### DATA PROVIDED
# # #
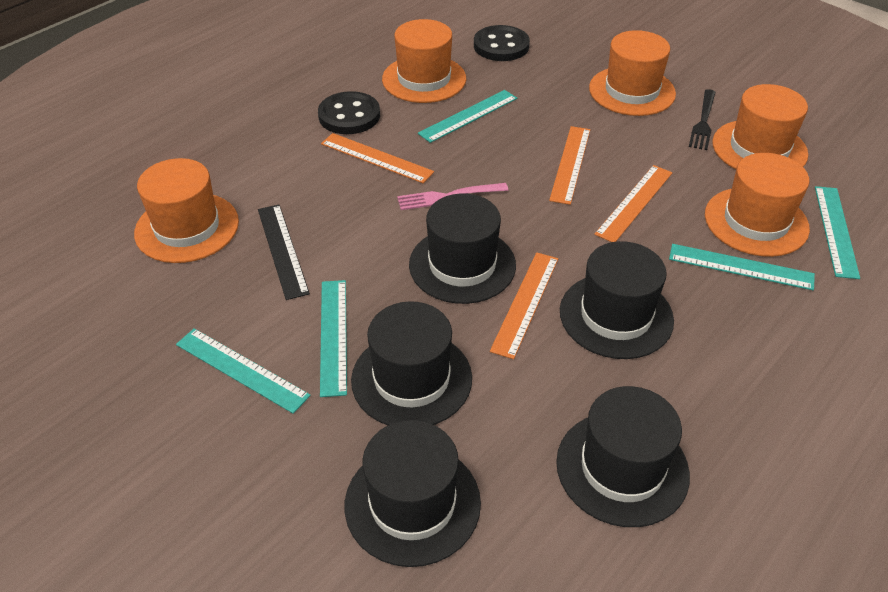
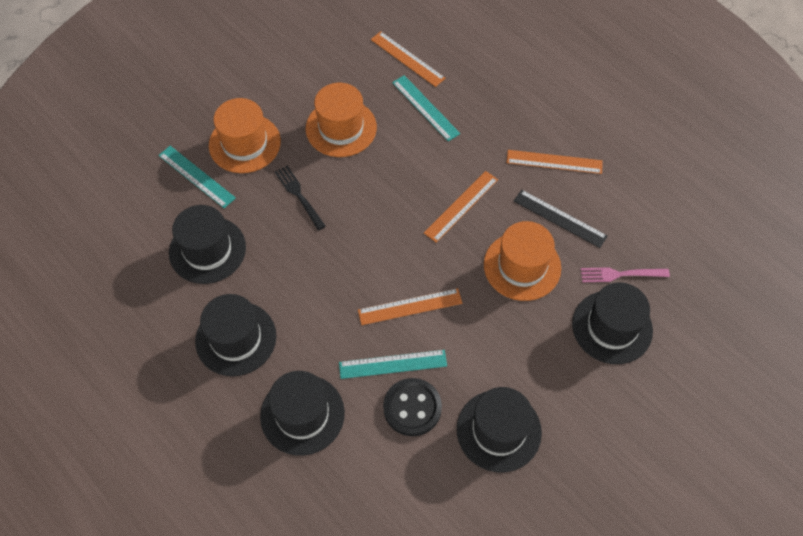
black button: 2 -> 1
orange hat: 5 -> 3
turquoise ruler: 5 -> 3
# # #
### WORK REQUEST
In the copy, include no pictures; restate the listing above exactly.

### ANSWER FOR THIS EXERCISE
black button: 2 -> 1
orange hat: 5 -> 3
turquoise ruler: 5 -> 3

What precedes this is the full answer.